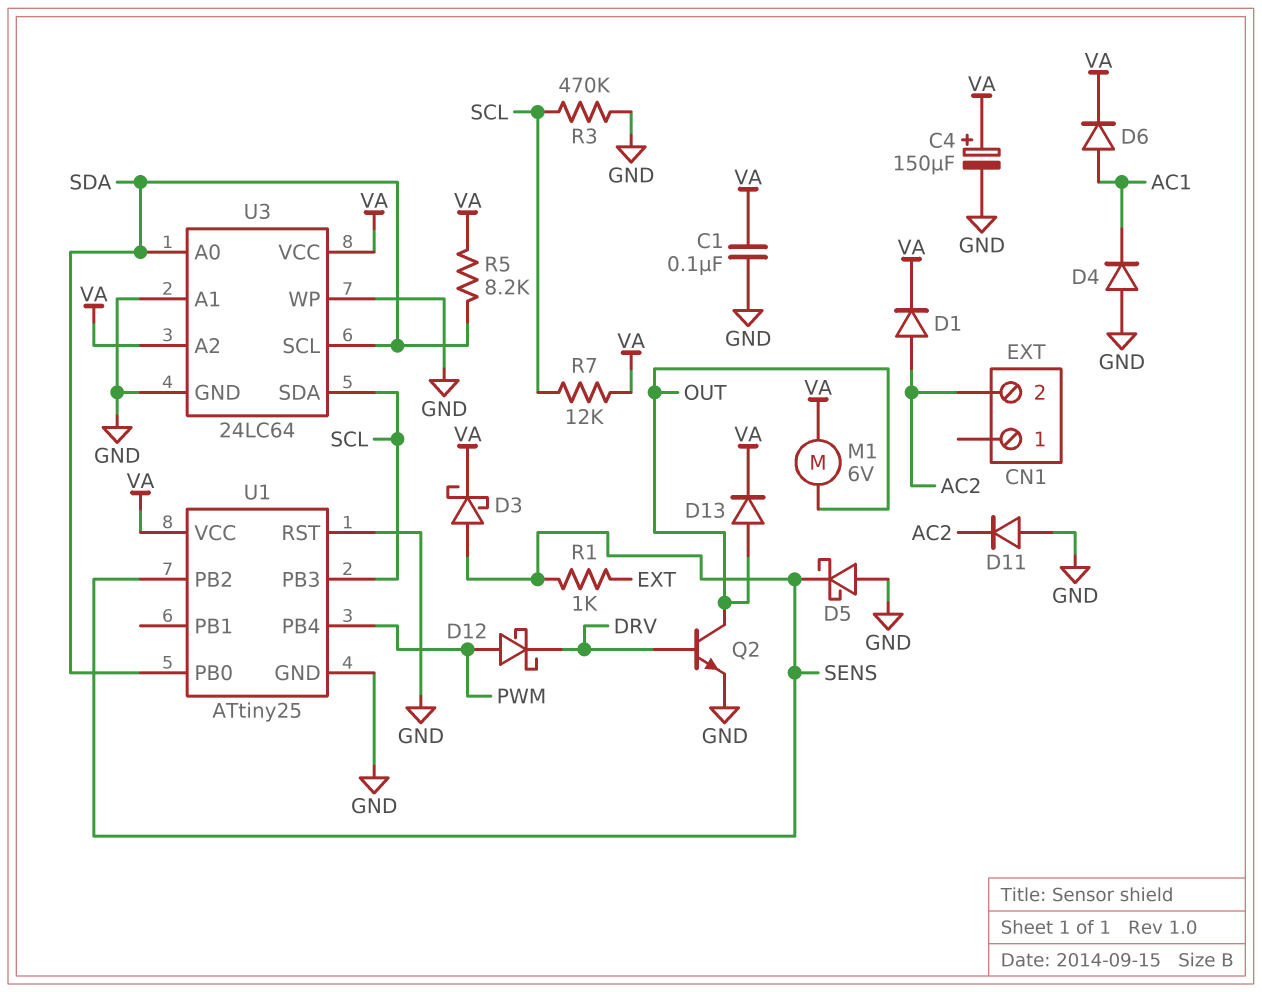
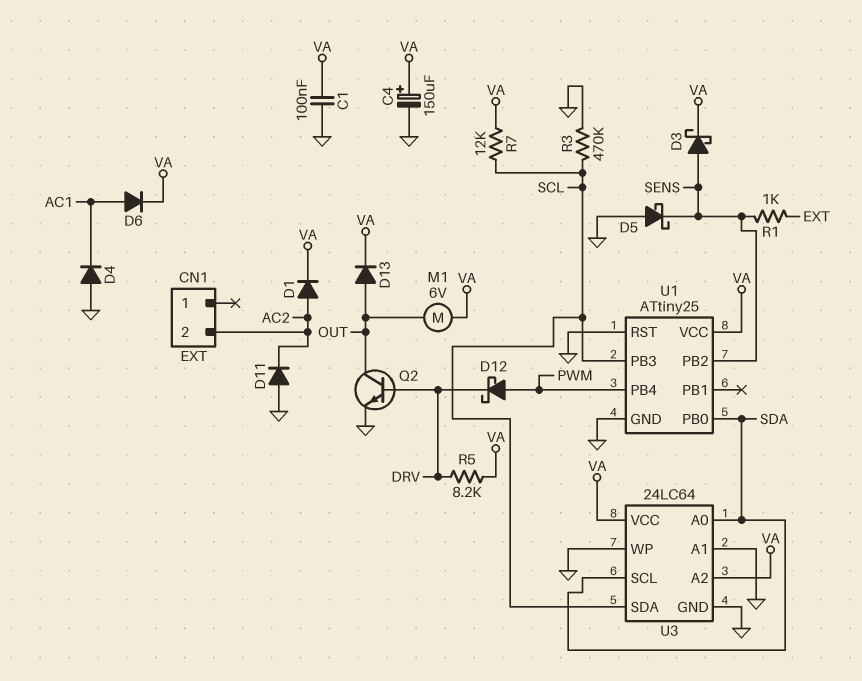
R5: 8.2k (SDA, VA) -> 8.2k (DRV, VA)

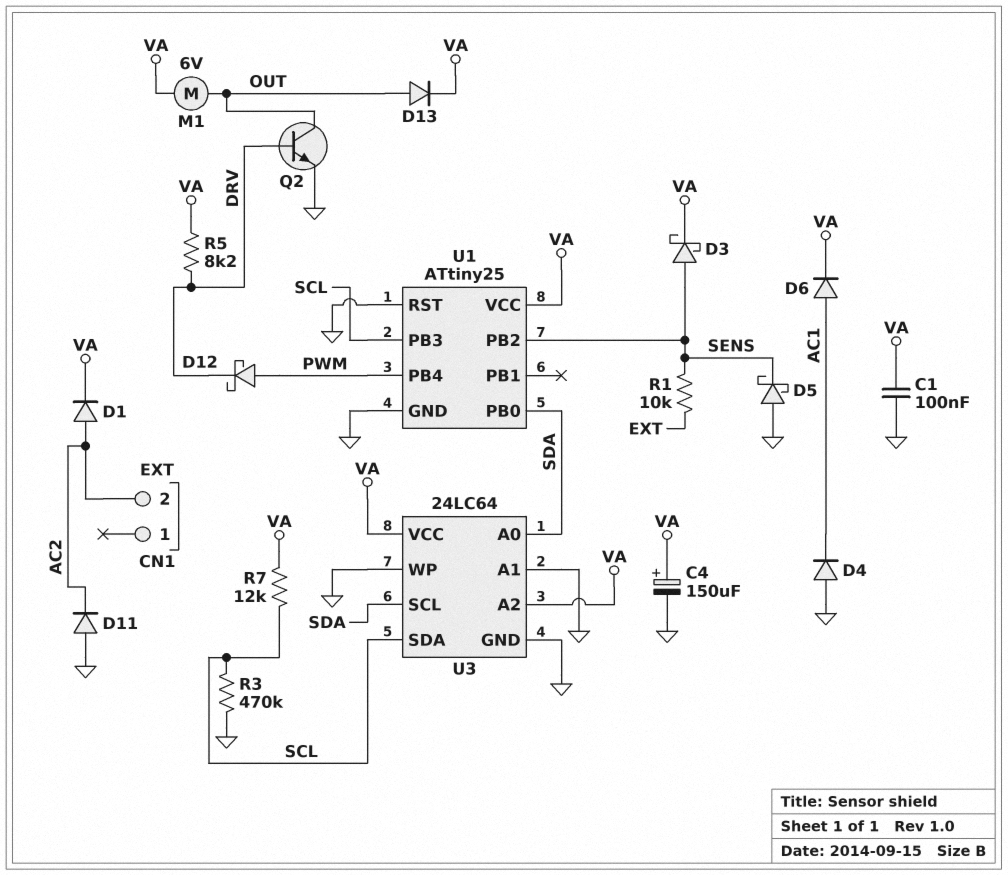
R1: 1k (EXT, SENS) -> 10k (EXT, SENS)

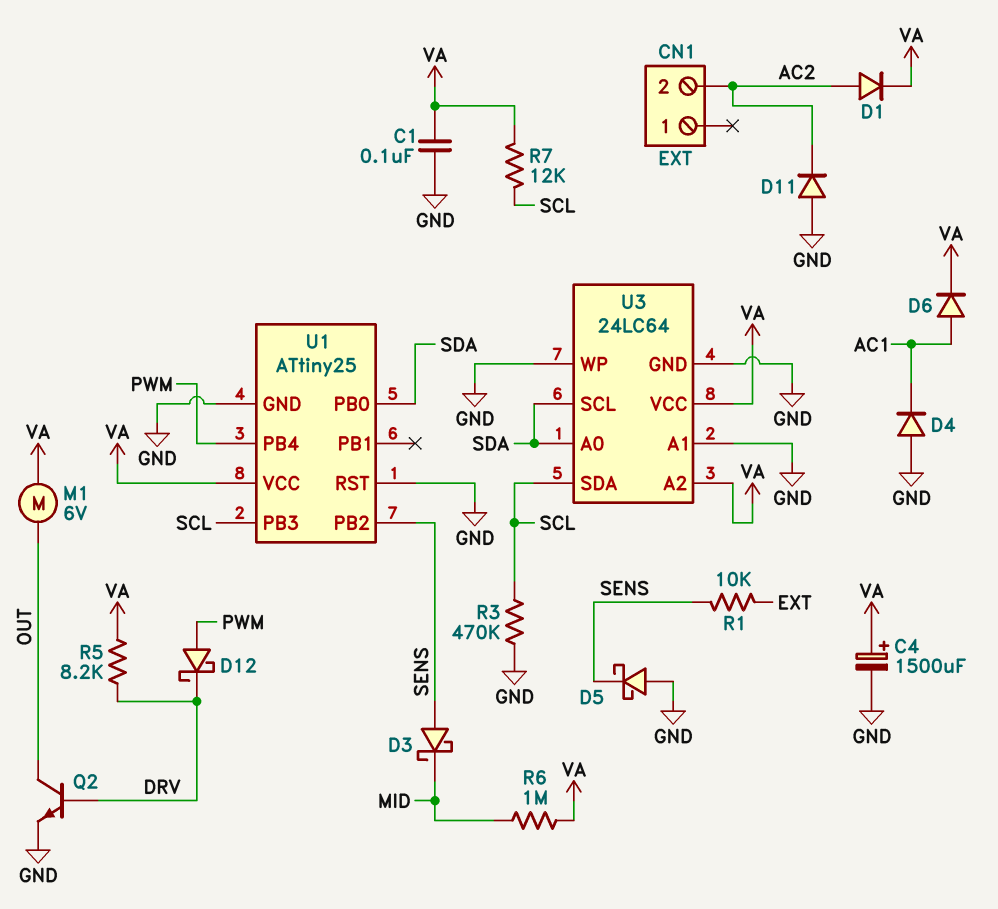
C4: 150uF (plus VA, minus GND) -> 1500uF (plus VA, minus GND)
D3: schottky (A SENS, K VA) -> schottky (A SENS, K MID)
D13: diode (A OUT, K VA) -> none
R6: none -> 1M (MID, VA)

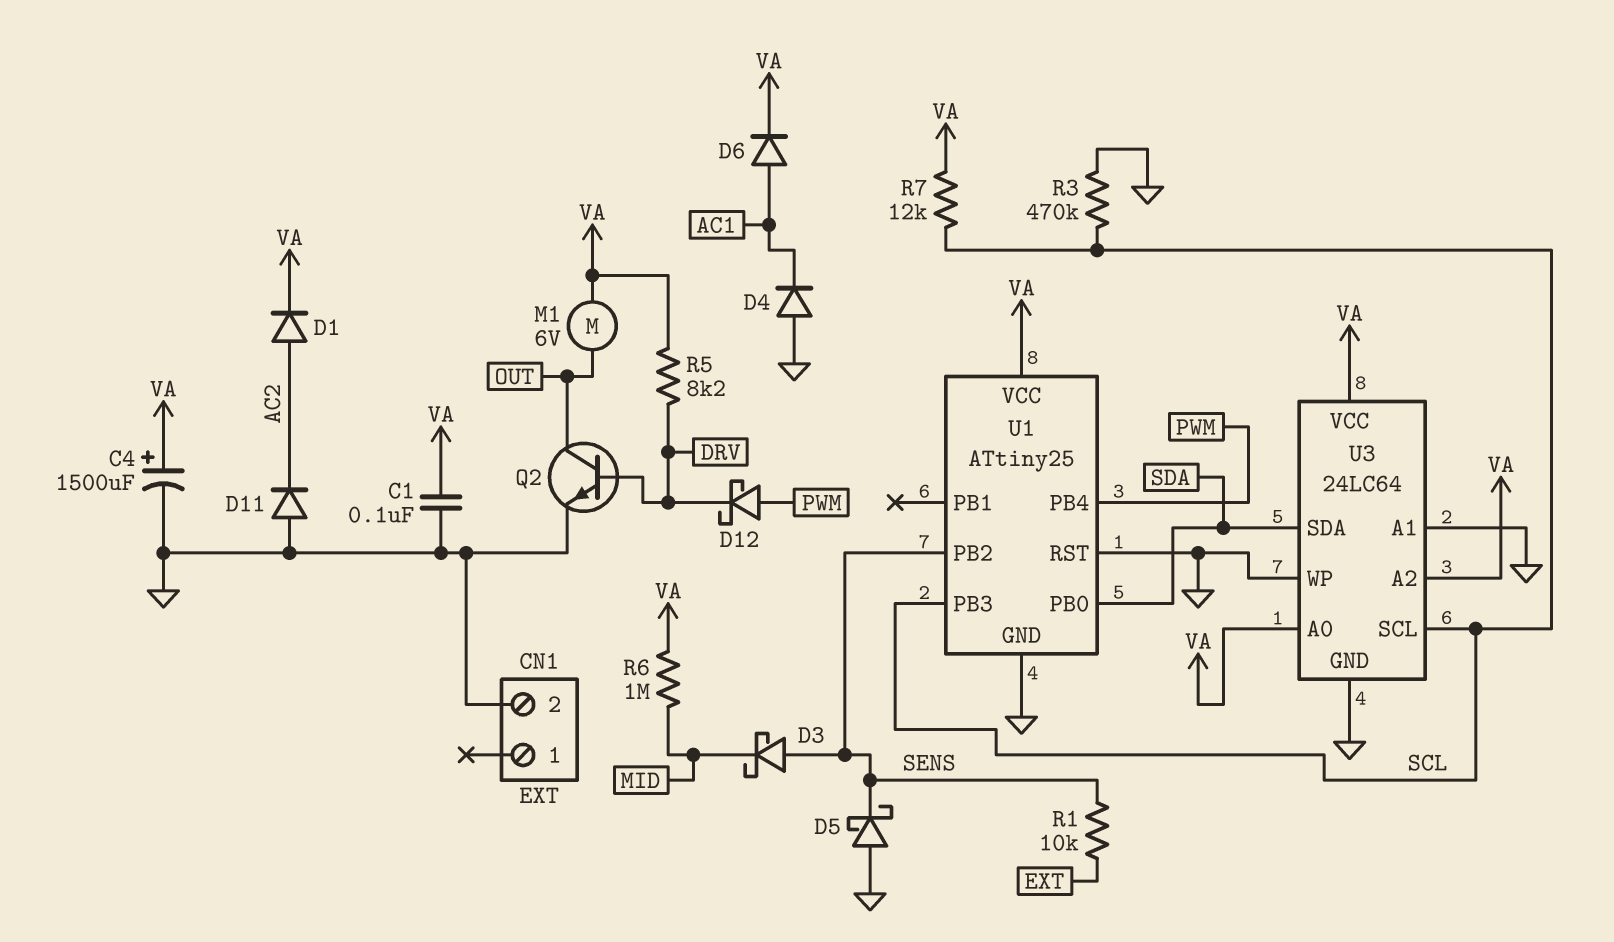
CN1 pin 2: AC2 -> GND
U3 pin A0: SDA -> VA
U3 pin SCL: SDA -> SCL
U3 pin SDA: SCL -> SDA

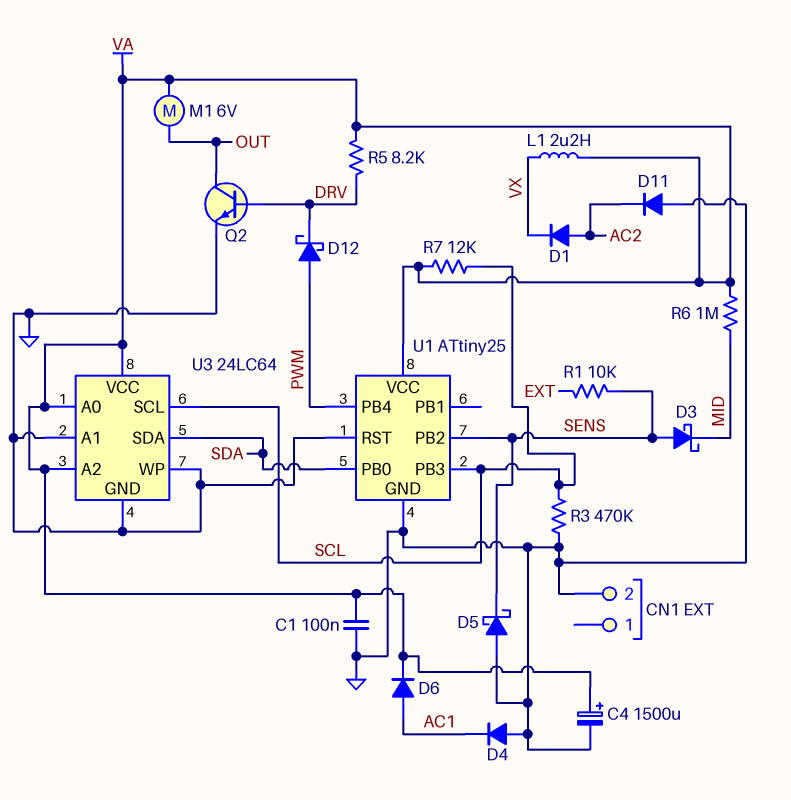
D1: diode (A AC2, K VA) -> diode (A AC2, K VX)
L1: none -> 2.2uH (VA, VX)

··········

Exercise description. Gather up the lines containing the word "none" from these records and copy them.

Your response.
D13: diode (A OUT, K VA) -> none
R6: none -> 1M (MID, VA)
L1: none -> 2.2uH (VA, VX)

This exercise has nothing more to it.